• Assignment:
Output the entries exactly as they appear. Pictures should not be included.

Task data Start Marker

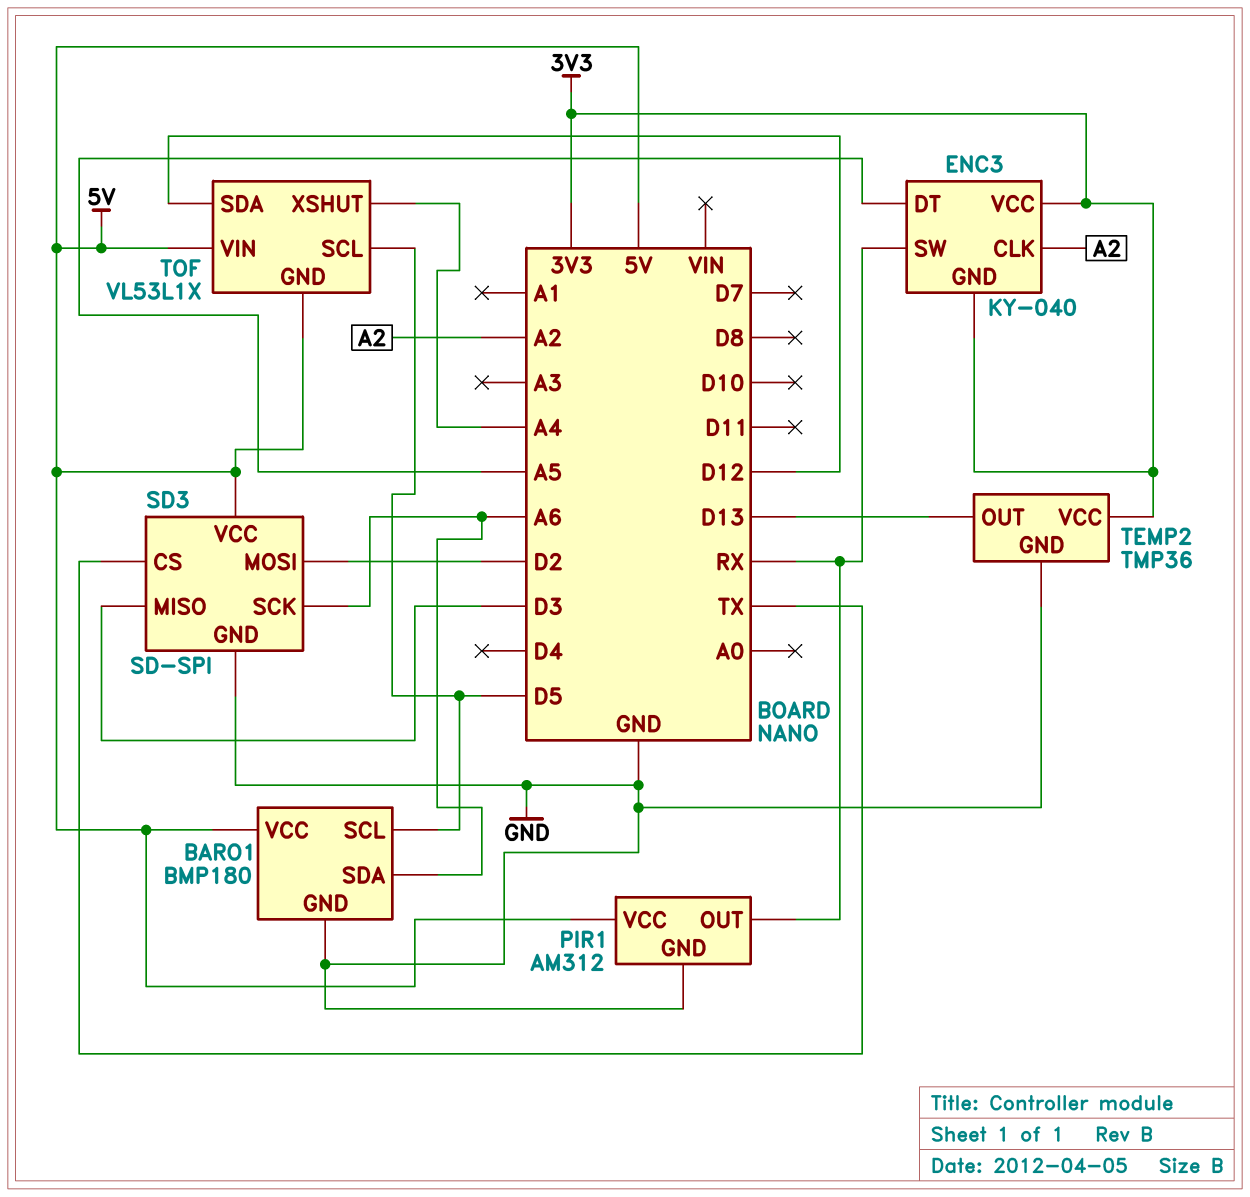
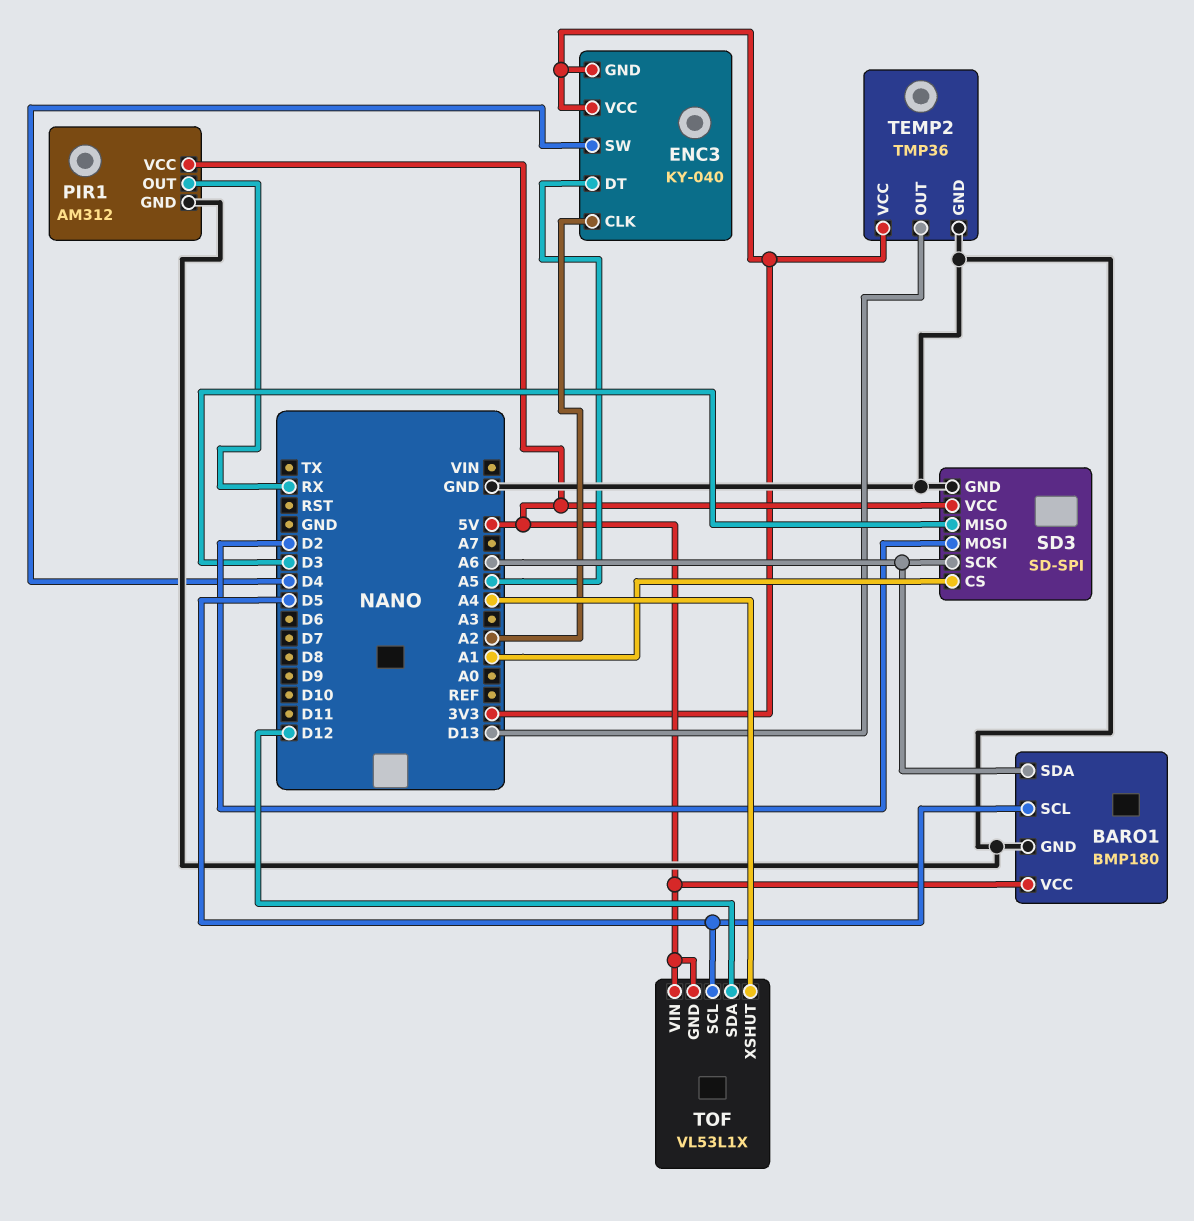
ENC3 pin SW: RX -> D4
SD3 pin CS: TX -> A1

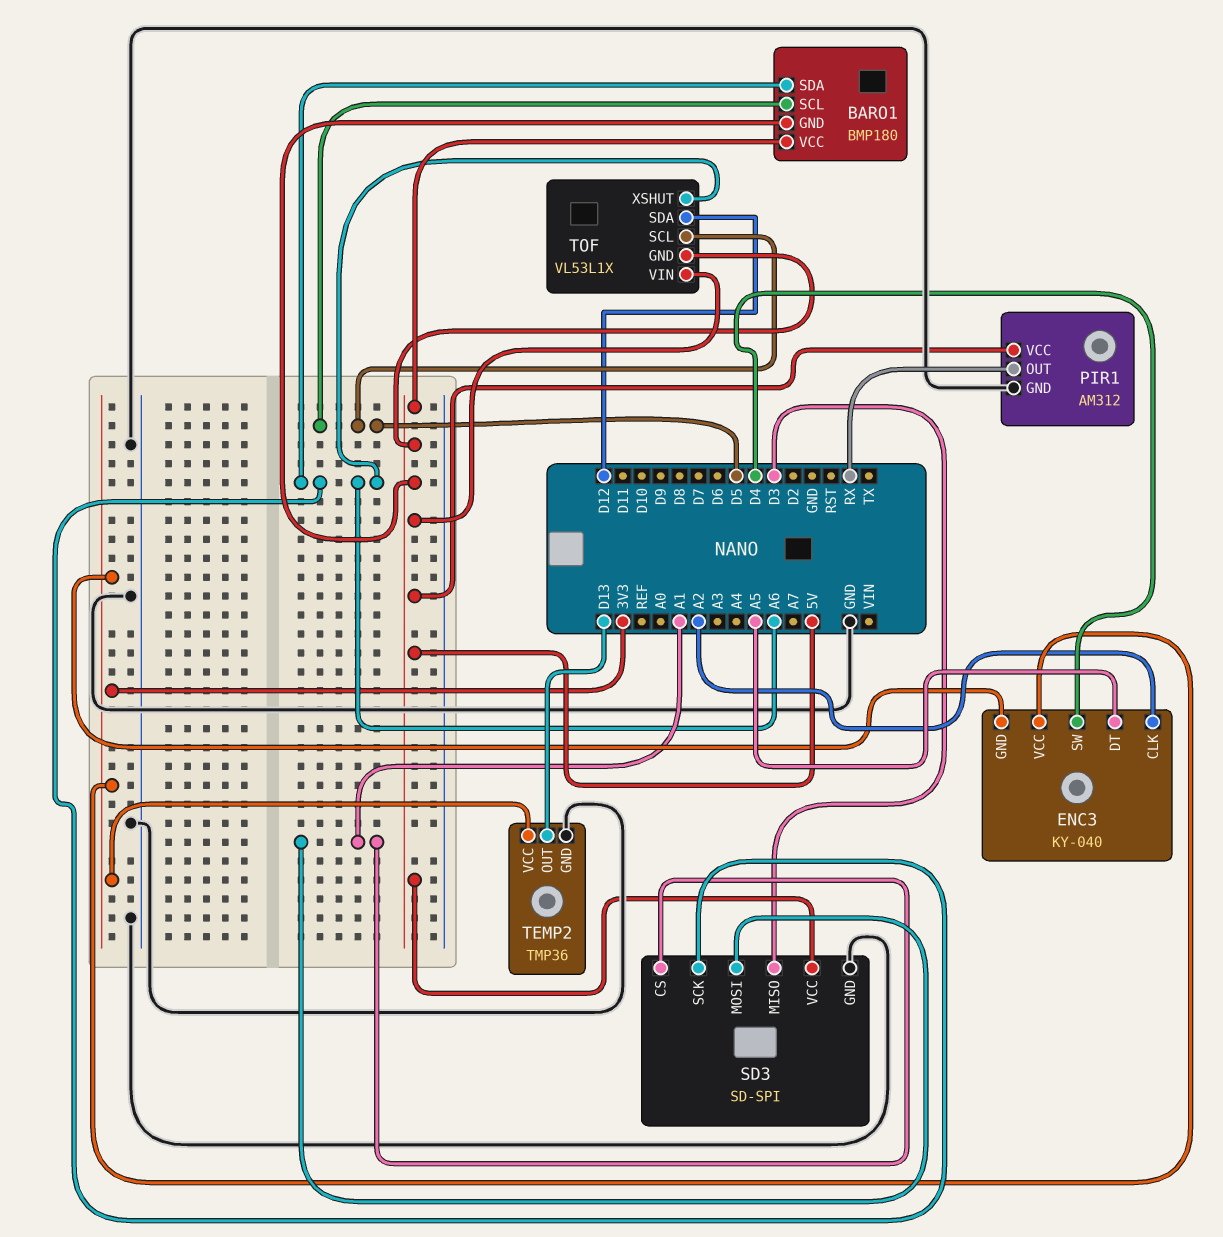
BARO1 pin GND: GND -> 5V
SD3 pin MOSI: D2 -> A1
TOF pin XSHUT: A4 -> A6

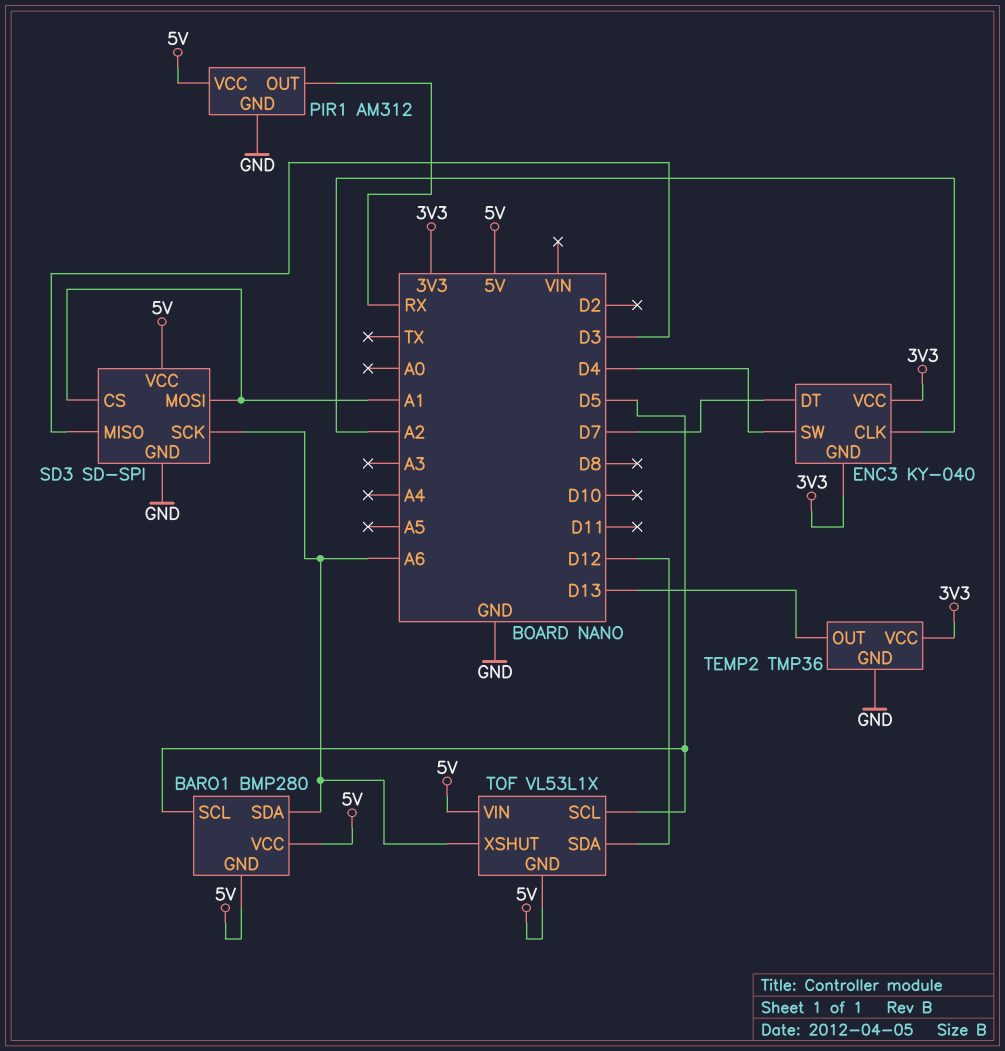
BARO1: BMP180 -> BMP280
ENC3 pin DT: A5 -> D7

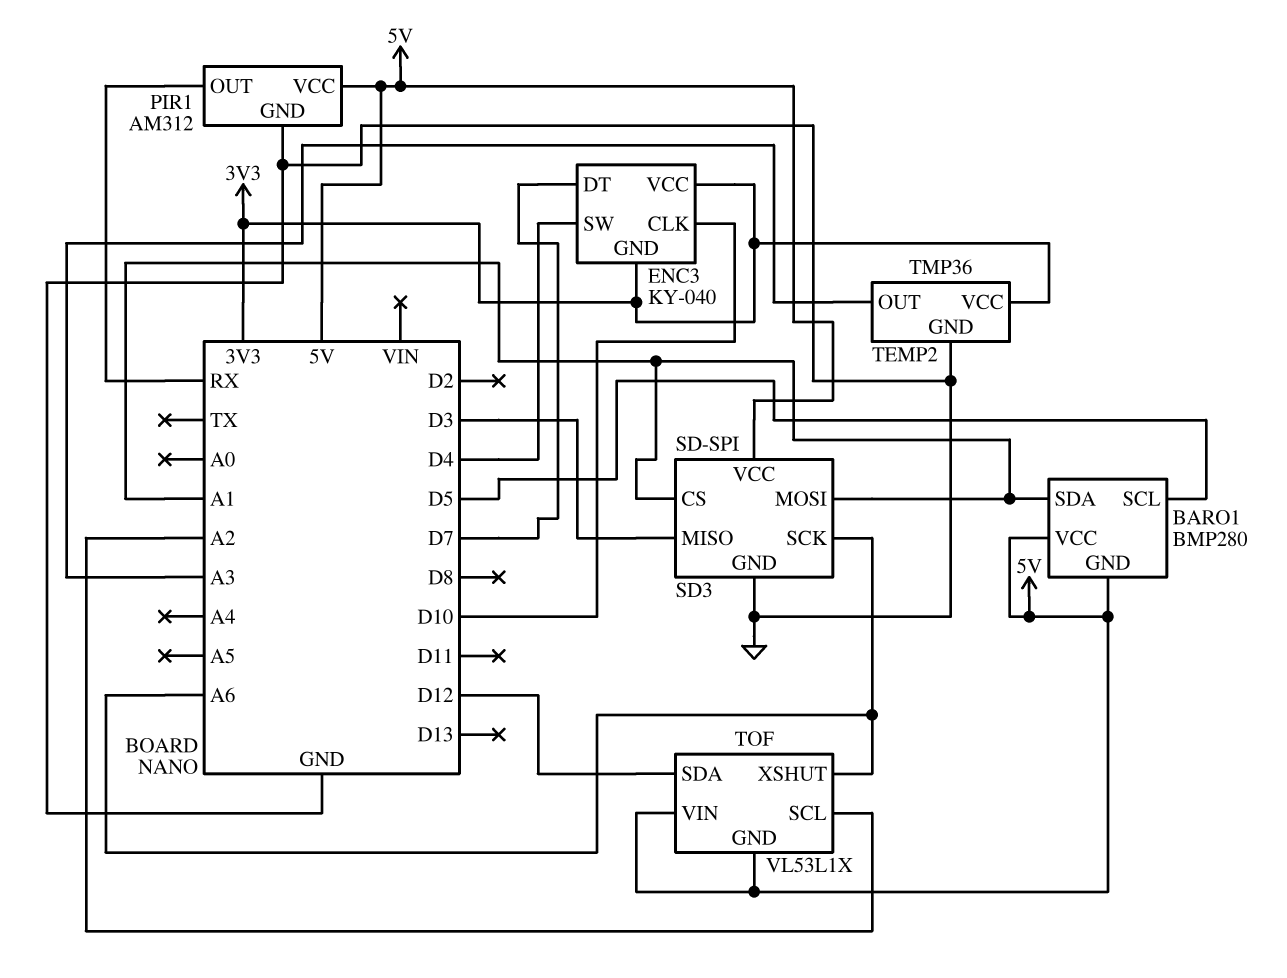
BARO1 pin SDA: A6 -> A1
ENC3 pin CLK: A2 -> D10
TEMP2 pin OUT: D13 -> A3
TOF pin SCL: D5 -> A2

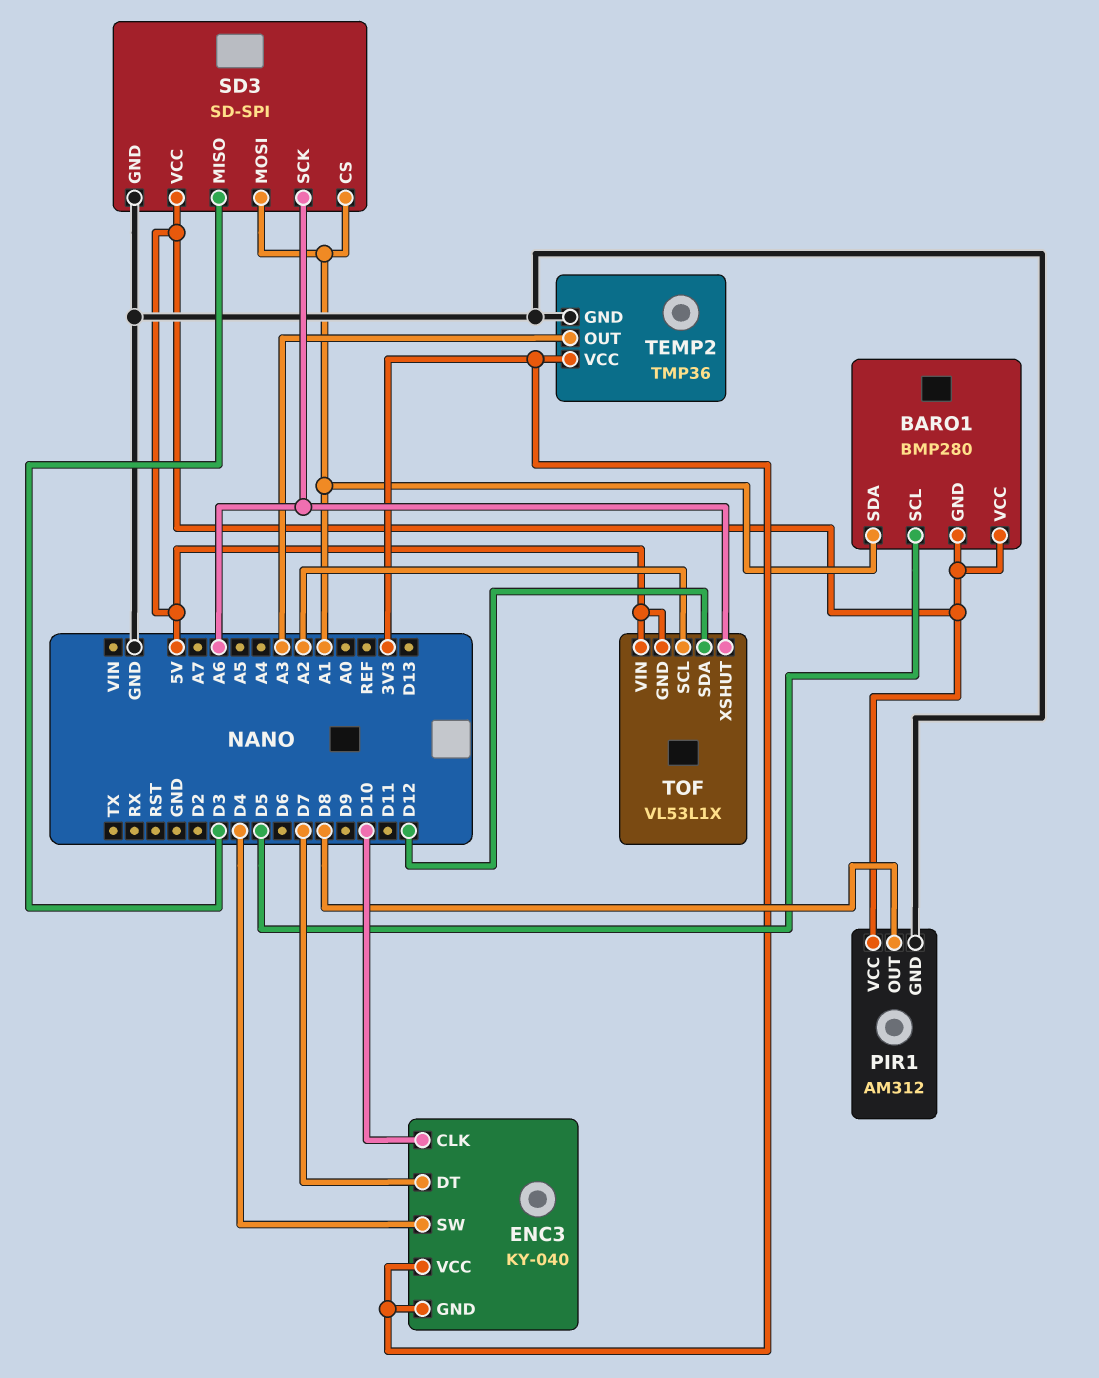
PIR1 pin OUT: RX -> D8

Task data End Marker

• Written response:
ENC3 pin SW: RX -> D4
SD3 pin CS: TX -> A1

BARO1 pin GND: GND -> 5V
SD3 pin MOSI: D2 -> A1
TOF pin XSHUT: A4 -> A6

BARO1: BMP180 -> BMP280
ENC3 pin DT: A5 -> D7

BARO1 pin SDA: A6 -> A1
ENC3 pin CLK: A2 -> D10
TEMP2 pin OUT: D13 -> A3
TOF pin SCL: D5 -> A2

PIR1 pin OUT: RX -> D8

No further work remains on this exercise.